[Scene edit records]
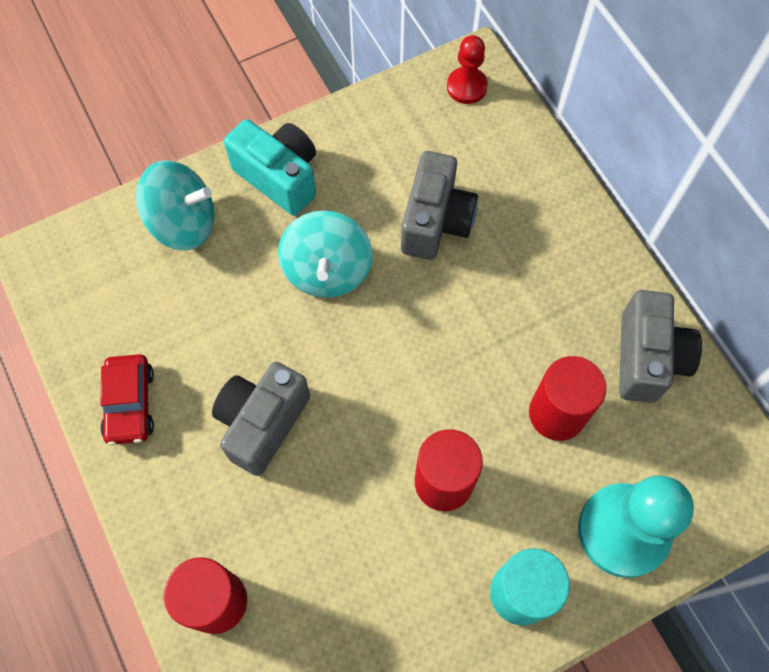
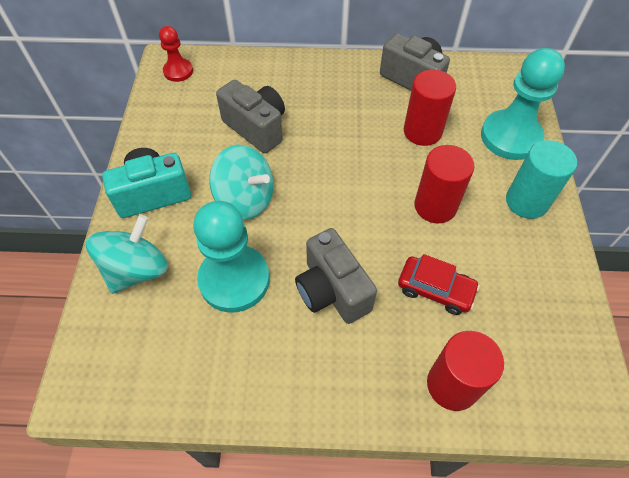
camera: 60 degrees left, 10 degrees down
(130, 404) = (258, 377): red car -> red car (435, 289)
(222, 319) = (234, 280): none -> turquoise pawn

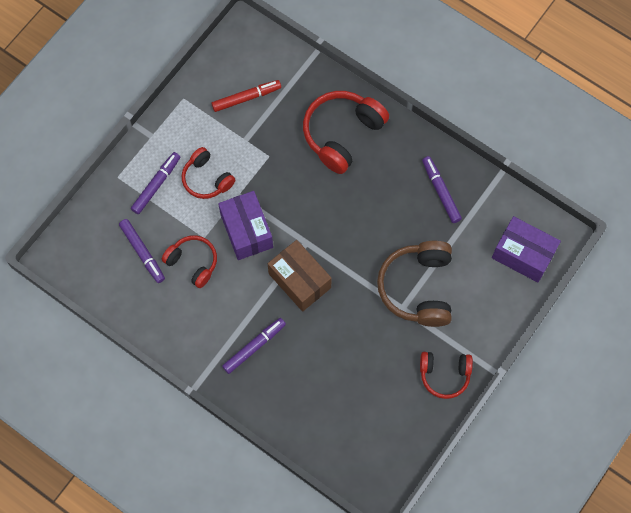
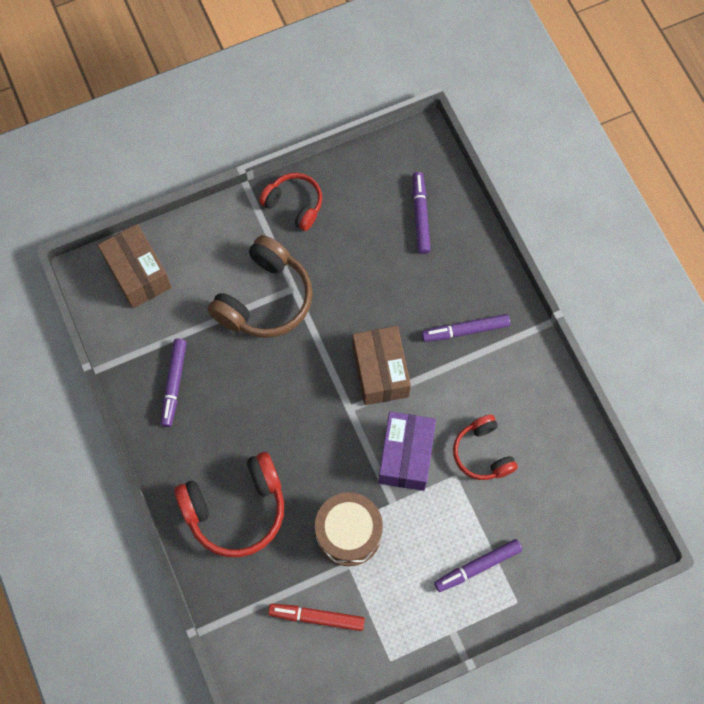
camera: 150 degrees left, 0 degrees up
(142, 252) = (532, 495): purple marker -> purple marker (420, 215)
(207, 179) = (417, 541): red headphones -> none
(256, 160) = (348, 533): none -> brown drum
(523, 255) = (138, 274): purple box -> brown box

What to produce: Could you write out the records again exactly, omitting each image?

Exercise result:
camera: 60 degrees left, 10 degrees down
(130, 404) = (258, 377): red car -> red car (435, 289)
(222, 319) = (234, 280): none -> turquoise pawn

camera: 150 degrees left, 0 degrees up
(142, 252) = (532, 495): purple marker -> purple marker (420, 215)
(207, 179) = (417, 541): red headphones -> none
(256, 160) = (348, 533): none -> brown drum
(523, 255) = (138, 274): purple box -> brown box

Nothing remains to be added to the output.